## RECORDS SHOWN
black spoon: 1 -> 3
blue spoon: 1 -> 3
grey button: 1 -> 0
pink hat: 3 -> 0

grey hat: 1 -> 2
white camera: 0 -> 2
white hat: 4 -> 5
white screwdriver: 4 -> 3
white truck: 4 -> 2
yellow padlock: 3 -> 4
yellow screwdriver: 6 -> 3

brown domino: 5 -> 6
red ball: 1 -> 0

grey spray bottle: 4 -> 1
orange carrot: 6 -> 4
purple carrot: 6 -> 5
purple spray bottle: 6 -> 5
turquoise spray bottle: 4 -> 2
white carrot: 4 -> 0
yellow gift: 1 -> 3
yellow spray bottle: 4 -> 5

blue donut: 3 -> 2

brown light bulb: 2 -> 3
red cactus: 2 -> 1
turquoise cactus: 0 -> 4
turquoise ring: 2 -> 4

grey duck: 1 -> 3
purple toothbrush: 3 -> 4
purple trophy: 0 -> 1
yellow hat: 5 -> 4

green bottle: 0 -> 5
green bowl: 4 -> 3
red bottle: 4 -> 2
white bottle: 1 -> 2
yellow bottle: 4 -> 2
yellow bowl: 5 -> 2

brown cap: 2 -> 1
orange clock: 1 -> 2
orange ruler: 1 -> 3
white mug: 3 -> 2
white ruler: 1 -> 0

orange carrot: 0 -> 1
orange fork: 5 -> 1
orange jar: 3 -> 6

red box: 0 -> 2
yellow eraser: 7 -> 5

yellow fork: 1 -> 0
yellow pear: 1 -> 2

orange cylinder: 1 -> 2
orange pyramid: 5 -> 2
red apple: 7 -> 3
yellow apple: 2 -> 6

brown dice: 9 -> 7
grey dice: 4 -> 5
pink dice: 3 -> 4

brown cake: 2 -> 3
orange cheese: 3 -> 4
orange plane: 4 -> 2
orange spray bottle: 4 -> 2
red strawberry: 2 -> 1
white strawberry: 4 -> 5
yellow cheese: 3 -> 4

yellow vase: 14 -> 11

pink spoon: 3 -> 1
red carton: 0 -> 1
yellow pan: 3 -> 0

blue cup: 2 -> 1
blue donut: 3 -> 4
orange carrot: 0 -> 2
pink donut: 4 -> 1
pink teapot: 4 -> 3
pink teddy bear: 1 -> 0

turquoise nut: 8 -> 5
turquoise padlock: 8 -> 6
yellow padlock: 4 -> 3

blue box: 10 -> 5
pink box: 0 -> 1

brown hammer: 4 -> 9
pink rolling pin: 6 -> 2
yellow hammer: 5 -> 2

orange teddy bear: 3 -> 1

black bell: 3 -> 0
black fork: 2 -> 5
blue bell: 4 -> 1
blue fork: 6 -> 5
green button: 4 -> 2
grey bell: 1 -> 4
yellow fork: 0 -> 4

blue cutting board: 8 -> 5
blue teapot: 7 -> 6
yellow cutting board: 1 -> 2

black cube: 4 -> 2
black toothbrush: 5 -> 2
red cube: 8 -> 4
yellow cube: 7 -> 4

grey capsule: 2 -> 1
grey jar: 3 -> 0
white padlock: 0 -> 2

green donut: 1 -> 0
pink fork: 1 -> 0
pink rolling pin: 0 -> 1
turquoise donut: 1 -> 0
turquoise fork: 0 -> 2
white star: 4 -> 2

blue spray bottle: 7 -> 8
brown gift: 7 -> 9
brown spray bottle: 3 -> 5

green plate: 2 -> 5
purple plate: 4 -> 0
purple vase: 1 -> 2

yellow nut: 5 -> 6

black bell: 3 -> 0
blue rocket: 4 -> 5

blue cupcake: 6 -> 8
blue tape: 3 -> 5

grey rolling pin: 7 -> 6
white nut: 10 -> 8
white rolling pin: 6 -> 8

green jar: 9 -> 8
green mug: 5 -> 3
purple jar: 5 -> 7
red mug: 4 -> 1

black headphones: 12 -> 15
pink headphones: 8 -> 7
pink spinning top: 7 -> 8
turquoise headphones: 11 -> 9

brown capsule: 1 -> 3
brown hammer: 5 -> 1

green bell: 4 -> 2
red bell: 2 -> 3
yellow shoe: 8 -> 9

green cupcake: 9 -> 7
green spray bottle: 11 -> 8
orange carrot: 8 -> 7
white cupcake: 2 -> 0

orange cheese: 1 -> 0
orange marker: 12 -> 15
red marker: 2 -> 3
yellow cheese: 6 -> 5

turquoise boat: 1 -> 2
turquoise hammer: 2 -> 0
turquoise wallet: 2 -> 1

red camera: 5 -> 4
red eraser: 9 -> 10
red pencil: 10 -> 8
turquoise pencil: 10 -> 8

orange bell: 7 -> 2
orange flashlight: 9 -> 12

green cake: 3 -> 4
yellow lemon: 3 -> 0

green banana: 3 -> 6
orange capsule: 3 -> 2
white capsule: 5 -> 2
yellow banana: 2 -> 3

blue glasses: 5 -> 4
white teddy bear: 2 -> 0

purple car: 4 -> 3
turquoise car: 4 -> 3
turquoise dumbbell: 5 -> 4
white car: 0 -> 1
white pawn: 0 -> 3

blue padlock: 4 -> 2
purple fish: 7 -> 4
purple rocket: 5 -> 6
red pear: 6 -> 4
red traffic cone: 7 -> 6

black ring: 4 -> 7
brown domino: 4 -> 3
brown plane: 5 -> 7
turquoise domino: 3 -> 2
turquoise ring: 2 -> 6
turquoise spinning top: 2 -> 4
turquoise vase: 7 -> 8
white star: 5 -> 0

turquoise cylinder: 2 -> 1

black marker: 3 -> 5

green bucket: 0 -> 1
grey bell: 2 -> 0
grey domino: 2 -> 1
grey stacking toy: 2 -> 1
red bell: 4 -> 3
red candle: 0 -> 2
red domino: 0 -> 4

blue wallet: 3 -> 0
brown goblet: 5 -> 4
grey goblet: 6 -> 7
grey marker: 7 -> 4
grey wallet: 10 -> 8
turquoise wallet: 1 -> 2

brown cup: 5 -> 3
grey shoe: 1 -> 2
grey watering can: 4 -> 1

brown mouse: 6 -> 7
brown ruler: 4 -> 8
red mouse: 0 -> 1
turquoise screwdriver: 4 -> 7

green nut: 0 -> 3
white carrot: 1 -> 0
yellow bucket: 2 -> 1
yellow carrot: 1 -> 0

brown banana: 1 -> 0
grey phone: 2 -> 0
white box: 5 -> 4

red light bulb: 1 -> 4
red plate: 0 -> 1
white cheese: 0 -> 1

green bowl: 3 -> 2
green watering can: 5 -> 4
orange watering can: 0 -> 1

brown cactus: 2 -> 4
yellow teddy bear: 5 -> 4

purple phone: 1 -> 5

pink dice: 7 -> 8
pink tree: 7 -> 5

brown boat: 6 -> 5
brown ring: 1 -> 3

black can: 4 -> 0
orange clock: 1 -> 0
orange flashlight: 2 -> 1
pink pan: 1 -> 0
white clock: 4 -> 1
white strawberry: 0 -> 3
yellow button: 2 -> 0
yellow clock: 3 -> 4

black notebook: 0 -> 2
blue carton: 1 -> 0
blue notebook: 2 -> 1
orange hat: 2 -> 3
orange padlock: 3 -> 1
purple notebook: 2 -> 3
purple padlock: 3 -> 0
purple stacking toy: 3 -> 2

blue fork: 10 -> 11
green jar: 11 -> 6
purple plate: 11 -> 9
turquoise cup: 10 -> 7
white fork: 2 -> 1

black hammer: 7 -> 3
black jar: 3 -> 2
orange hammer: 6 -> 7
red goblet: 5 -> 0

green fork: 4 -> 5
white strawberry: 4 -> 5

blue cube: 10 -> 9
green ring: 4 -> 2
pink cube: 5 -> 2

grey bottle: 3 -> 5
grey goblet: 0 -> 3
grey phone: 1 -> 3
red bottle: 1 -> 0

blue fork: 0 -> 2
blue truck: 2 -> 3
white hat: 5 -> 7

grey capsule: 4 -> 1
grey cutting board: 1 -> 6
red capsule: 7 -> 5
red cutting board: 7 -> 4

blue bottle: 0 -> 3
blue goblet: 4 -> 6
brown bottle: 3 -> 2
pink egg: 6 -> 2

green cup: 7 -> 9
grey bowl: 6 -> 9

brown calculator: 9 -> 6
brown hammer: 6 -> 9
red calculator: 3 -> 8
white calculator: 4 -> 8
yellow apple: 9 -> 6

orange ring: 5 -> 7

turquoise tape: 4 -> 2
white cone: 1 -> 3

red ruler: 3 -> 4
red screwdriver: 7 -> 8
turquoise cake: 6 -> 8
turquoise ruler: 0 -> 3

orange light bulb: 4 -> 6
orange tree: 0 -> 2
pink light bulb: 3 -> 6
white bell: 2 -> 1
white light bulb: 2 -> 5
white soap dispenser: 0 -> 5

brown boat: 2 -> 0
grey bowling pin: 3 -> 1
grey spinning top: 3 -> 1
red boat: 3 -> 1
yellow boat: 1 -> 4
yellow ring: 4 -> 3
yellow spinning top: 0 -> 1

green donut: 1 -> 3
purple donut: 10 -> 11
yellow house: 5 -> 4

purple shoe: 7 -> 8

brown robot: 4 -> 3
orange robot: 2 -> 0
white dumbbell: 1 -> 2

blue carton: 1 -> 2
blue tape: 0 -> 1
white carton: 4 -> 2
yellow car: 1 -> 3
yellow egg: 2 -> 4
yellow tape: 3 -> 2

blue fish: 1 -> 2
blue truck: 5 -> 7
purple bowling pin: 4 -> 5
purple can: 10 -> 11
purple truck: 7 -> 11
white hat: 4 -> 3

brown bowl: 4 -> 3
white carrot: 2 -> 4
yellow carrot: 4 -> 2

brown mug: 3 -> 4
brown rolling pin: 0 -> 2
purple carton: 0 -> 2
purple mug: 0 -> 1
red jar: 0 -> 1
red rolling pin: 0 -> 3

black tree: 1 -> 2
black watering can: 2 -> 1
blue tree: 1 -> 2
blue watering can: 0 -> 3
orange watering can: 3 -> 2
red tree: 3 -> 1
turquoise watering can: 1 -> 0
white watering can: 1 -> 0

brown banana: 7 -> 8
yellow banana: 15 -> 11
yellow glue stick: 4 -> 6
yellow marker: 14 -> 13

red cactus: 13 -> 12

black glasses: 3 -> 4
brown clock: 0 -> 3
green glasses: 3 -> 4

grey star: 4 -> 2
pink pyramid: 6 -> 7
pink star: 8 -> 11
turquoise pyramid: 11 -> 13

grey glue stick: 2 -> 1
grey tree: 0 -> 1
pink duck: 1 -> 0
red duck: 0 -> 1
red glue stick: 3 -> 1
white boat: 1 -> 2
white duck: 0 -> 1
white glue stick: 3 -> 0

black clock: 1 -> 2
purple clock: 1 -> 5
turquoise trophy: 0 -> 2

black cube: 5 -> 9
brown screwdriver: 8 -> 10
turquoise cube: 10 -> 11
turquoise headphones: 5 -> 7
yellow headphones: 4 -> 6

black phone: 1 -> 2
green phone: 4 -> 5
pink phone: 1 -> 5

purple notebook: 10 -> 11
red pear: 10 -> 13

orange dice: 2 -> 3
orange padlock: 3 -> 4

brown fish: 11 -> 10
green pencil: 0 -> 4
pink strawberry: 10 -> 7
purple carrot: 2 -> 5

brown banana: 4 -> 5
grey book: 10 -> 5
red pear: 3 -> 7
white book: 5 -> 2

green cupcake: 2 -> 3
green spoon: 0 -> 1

## EXERCISE PROMPT
Exact reproduction is required. Give the lines of the data from its first line through the line containing "orange pyramid: 5 -> 2", and no others.

## SOLUTION FOR THIS TASK
black spoon: 1 -> 3
blue spoon: 1 -> 3
grey button: 1 -> 0
pink hat: 3 -> 0

grey hat: 1 -> 2
white camera: 0 -> 2
white hat: 4 -> 5
white screwdriver: 4 -> 3
white truck: 4 -> 2
yellow padlock: 3 -> 4
yellow screwdriver: 6 -> 3

brown domino: 5 -> 6
red ball: 1 -> 0

grey spray bottle: 4 -> 1
orange carrot: 6 -> 4
purple carrot: 6 -> 5
purple spray bottle: 6 -> 5
turquoise spray bottle: 4 -> 2
white carrot: 4 -> 0
yellow gift: 1 -> 3
yellow spray bottle: 4 -> 5

blue donut: 3 -> 2

brown light bulb: 2 -> 3
red cactus: 2 -> 1
turquoise cactus: 0 -> 4
turquoise ring: 2 -> 4

grey duck: 1 -> 3
purple toothbrush: 3 -> 4
purple trophy: 0 -> 1
yellow hat: 5 -> 4

green bottle: 0 -> 5
green bowl: 4 -> 3
red bottle: 4 -> 2
white bottle: 1 -> 2
yellow bottle: 4 -> 2
yellow bowl: 5 -> 2

brown cap: 2 -> 1
orange clock: 1 -> 2
orange ruler: 1 -> 3
white mug: 3 -> 2
white ruler: 1 -> 0

orange carrot: 0 -> 1
orange fork: 5 -> 1
orange jar: 3 -> 6

red box: 0 -> 2
yellow eraser: 7 -> 5

yellow fork: 1 -> 0
yellow pear: 1 -> 2

orange cylinder: 1 -> 2
orange pyramid: 5 -> 2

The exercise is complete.